### What the task asks:
Drop the pictures and repeat the remaining data exactly.
[[ Data under study open ]]
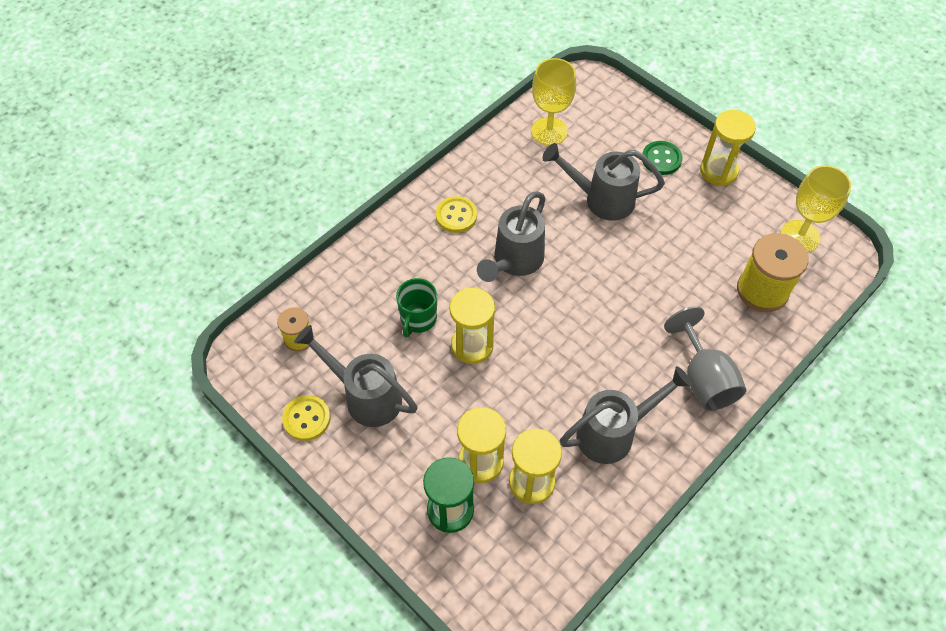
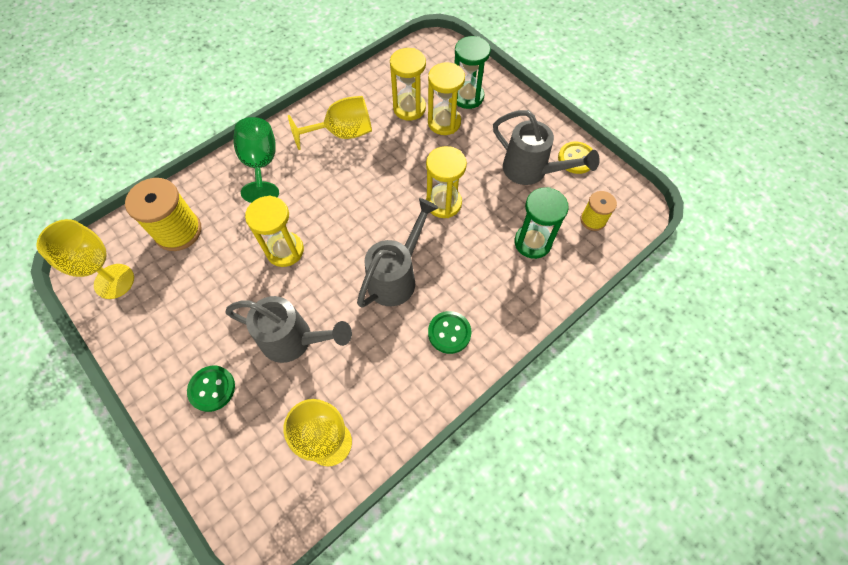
camera: 175 degrees left, 5 degrees up
(370, 307) = (532, 242): none -> green hourglass
(418, 319) = (489, 229): green mug -> none
(456, 216) = (449, 333): yellow button -> green button
(614, 433) = (343, 133): grey watering can -> yellow goblet
(704, 379) = (261, 164): grey goblet -> green goblet
(718, 171) = (156, 366): yellow hourglass -> yellow hourglass (285, 250)

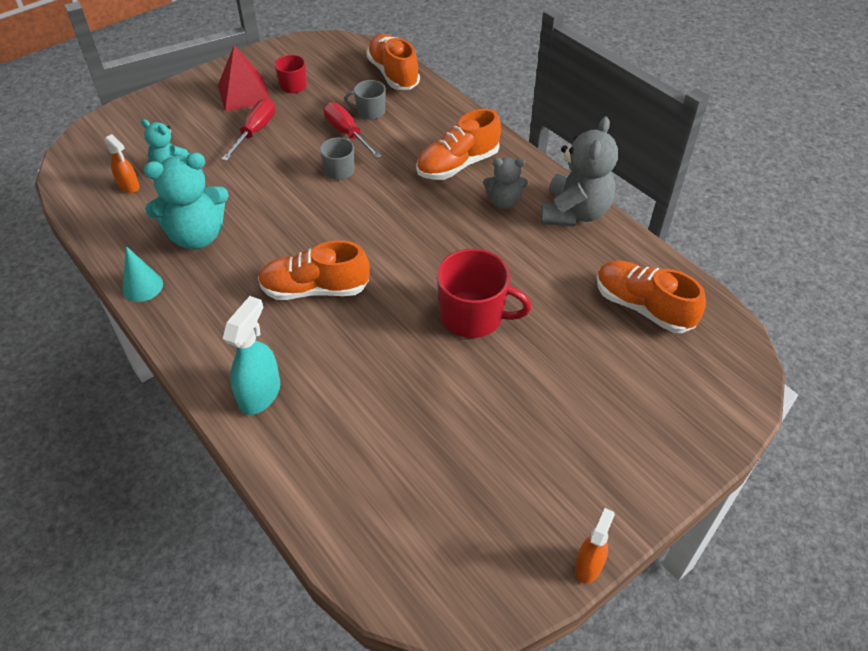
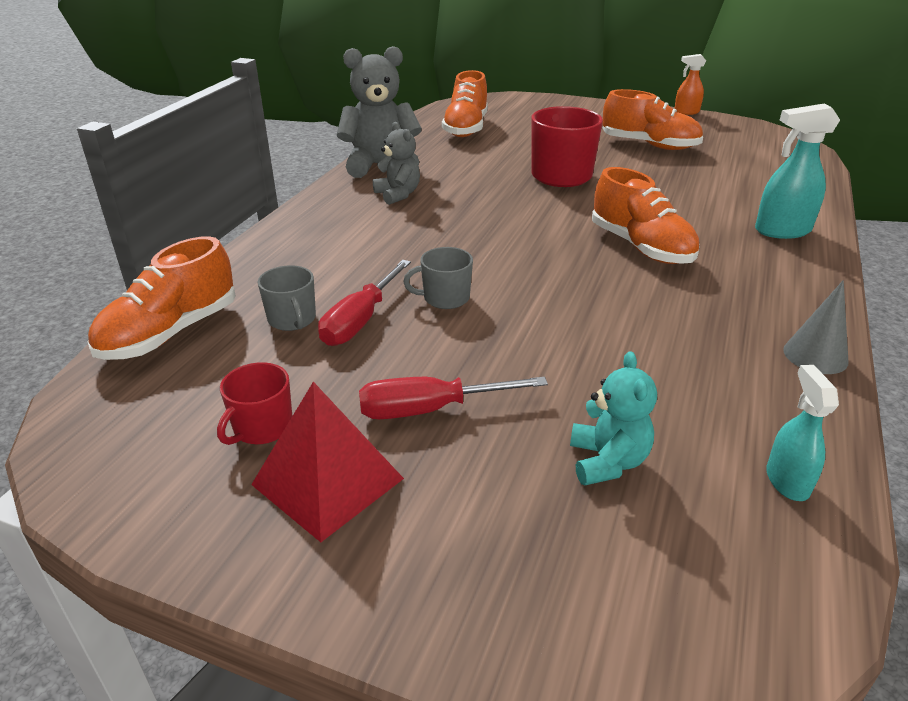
camera: 120 degrees left, 15 degrees down
(103, 211) = (786, 481): none -> turquoise spray bottle
(129, 186) = (706, 486): orange spray bottle -> none
(142, 286) = (815, 355): turquoise cone -> grey cone
(197, 236) = (690, 355): turquoise teddy bear -> none
(458, 165) = (359, 230): orange shoe -> orange shoe (649, 145)

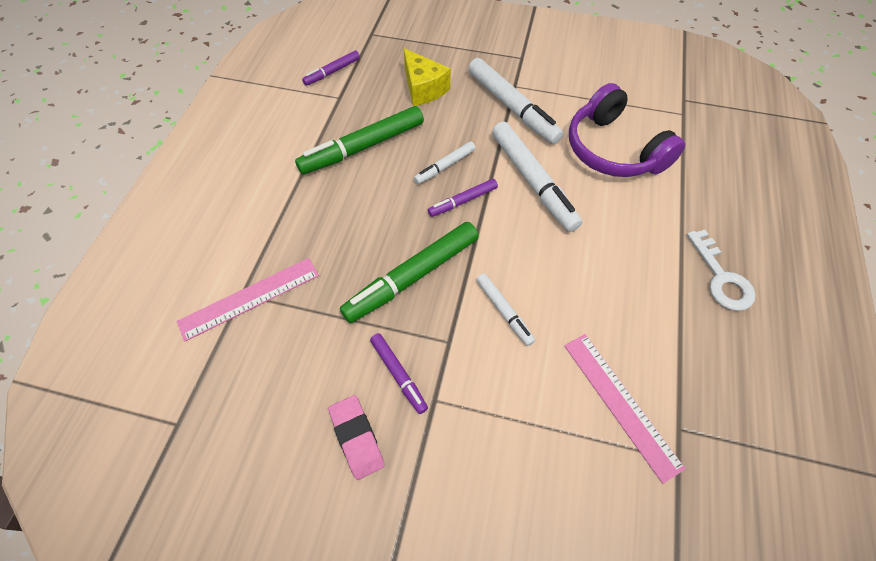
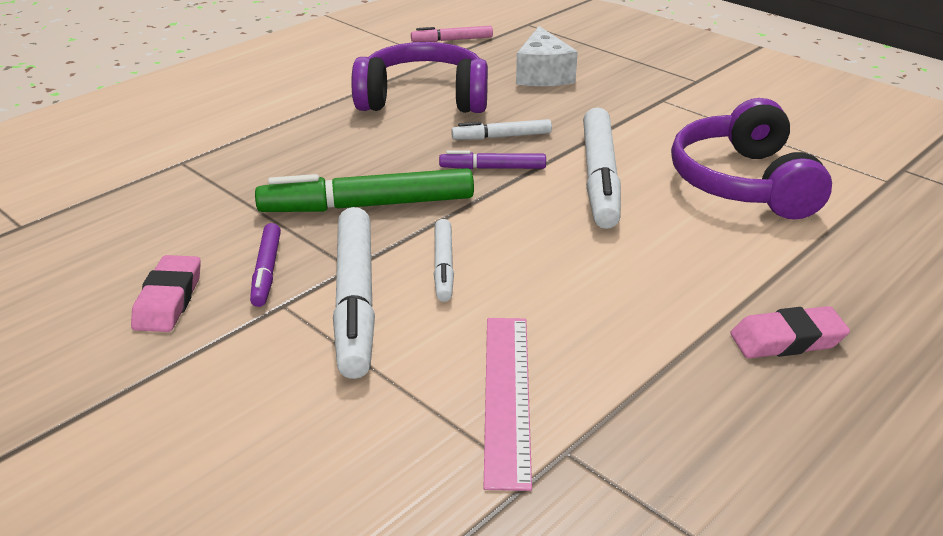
camera: 30 degrees right, 25 degrees down
(249, 298) = (185, 167): pink ruler -> none
(332, 72) = (452, 40): purple marker -> pink marker
(362, 147) = (423, 99): green marker -> purple headphones
(423, 88) = (543, 75): yellow cheese -> white cheese
(512, 107) = (639, 115): white marker -> white marker (355, 301)
(721, 277) = (787, 340): white key -> pink eraser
[[ Data under study closed ]]
### Solution:
camera: 175 degrees left, 5 degrees up
(370, 307) = (532, 242): none -> green hourglass
(418, 319) = (489, 229): green mug -> none
(456, 216) = (449, 333): yellow button -> green button
(614, 433) = (343, 133): grey watering can -> yellow goblet
(704, 379) = (261, 164): grey goblet -> green goblet
(718, 171) = (156, 366): yellow hourglass -> yellow hourglass (285, 250)

camera: 120 degrees left, 15 degrees down
(103, 211) = (786, 481): none -> turquoise spray bottle
(129, 186) = (706, 486): orange spray bottle -> none
(142, 286) = (815, 355): turquoise cone -> grey cone
(197, 236) = (690, 355): turquoise teddy bear -> none
(458, 165) = (359, 230): orange shoe -> orange shoe (649, 145)

camera: 30 degrees right, 25 degrees down
(249, 298) = (185, 167): pink ruler -> none
(332, 72) = (452, 40): purple marker -> pink marker
(362, 147) = (423, 99): green marker -> purple headphones
(423, 88) = (543, 75): yellow cheese -> white cheese
(512, 107) = (639, 115): white marker -> white marker (355, 301)
(721, 277) = (787, 340): white key -> pink eraser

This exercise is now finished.